Material shown: Begin

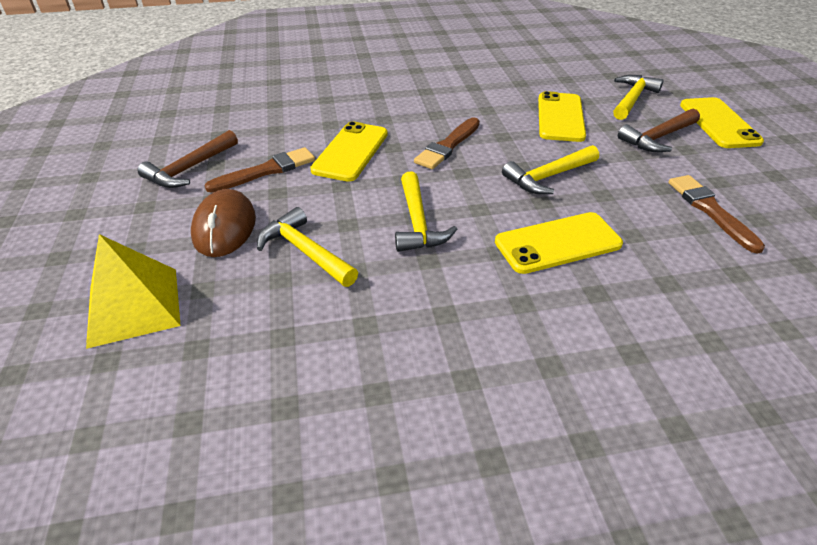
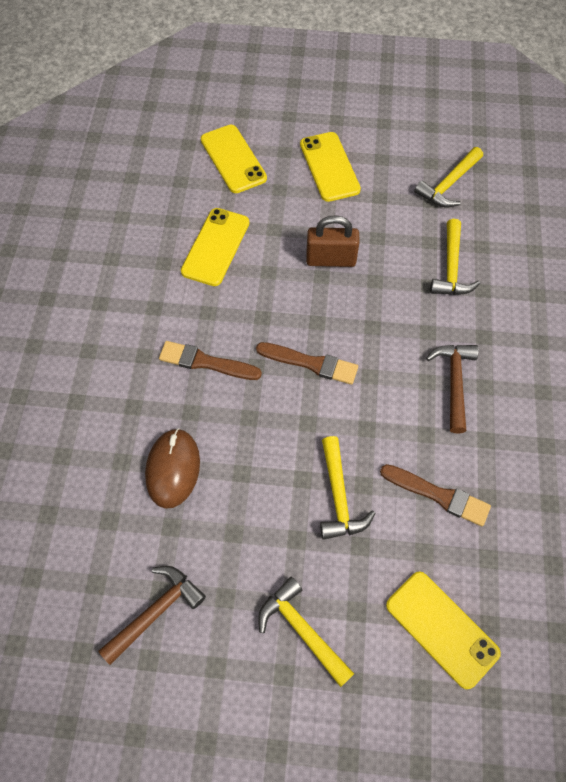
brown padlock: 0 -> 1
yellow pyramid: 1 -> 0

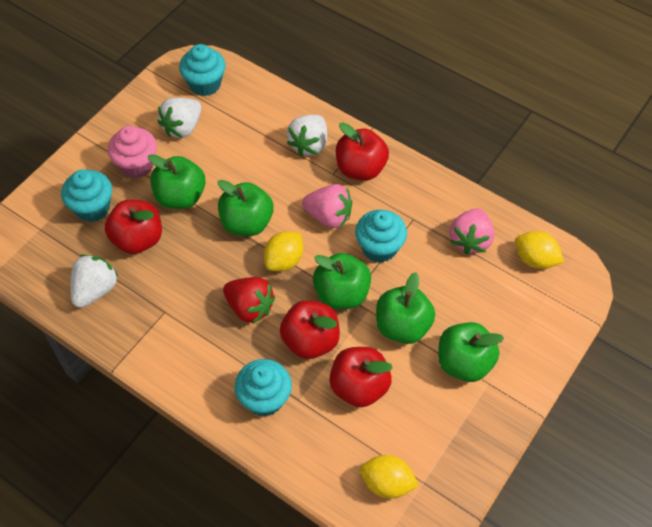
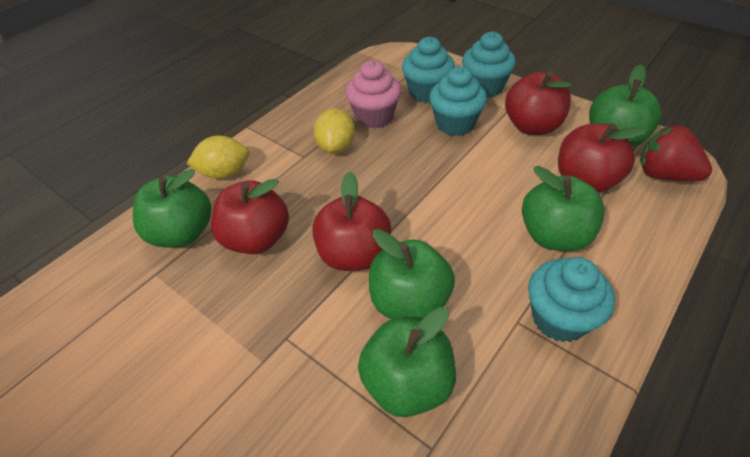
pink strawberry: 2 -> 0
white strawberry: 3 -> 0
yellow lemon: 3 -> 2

Material shown: End

Set the material above down again word for word. Include none of its pictures.

brown padlock: 0 -> 1
yellow pyramid: 1 -> 0

pink strawberry: 2 -> 0
white strawberry: 3 -> 0
yellow lemon: 3 -> 2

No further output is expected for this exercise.